## Work to complete
The answer should be a number alone: the count of lines in the listing below that include "phone".

## Given entries
☆ ☆ ☆ ☆

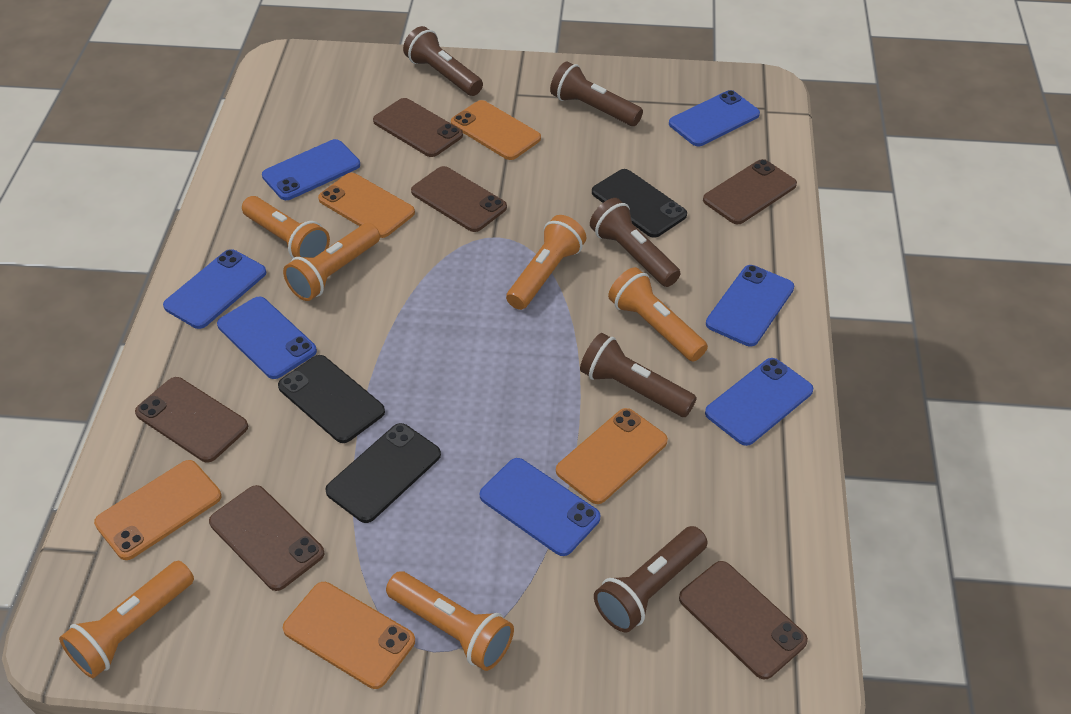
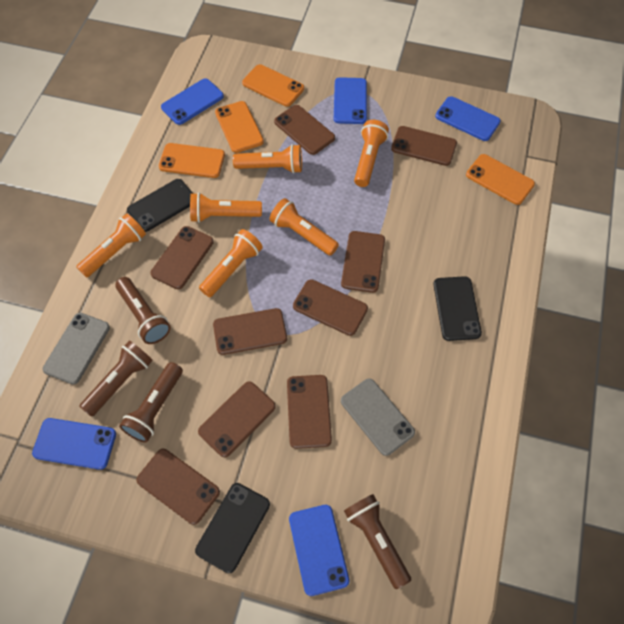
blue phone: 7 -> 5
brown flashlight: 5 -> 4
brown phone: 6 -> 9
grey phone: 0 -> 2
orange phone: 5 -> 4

☆ ☆ ☆ ☆

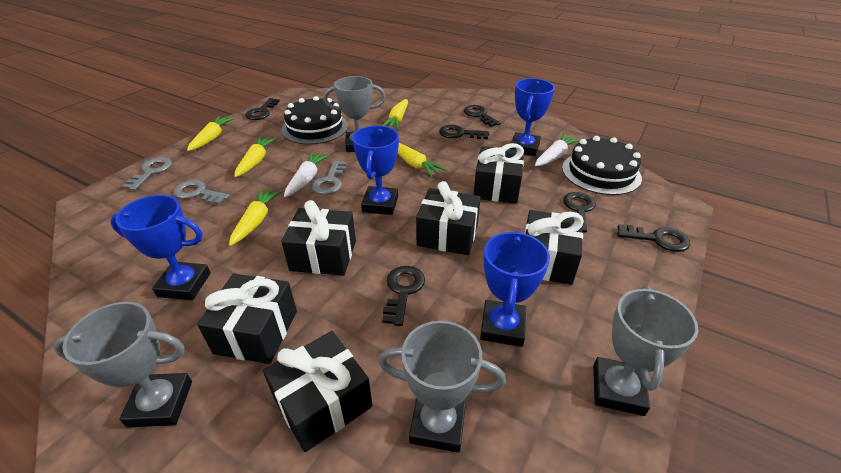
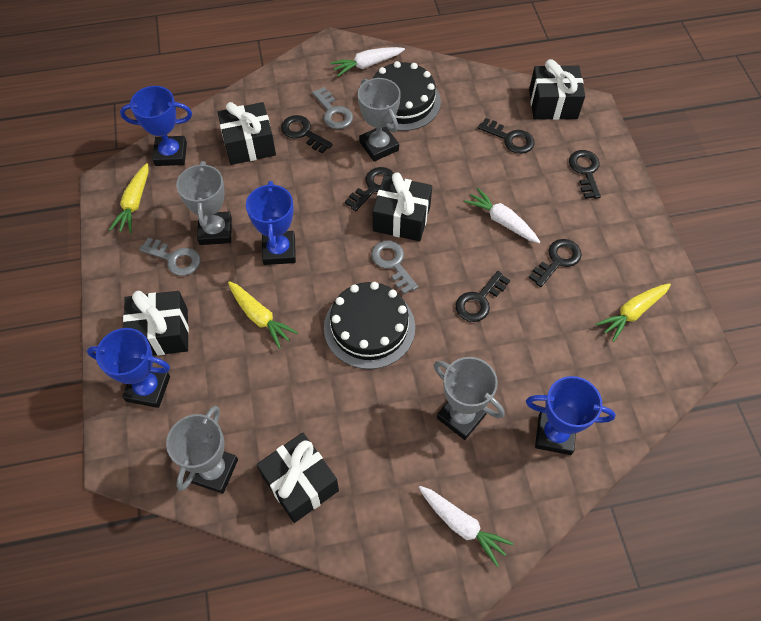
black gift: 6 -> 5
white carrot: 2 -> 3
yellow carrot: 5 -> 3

☆ ☆ ☆ ☆

## Solved problem
4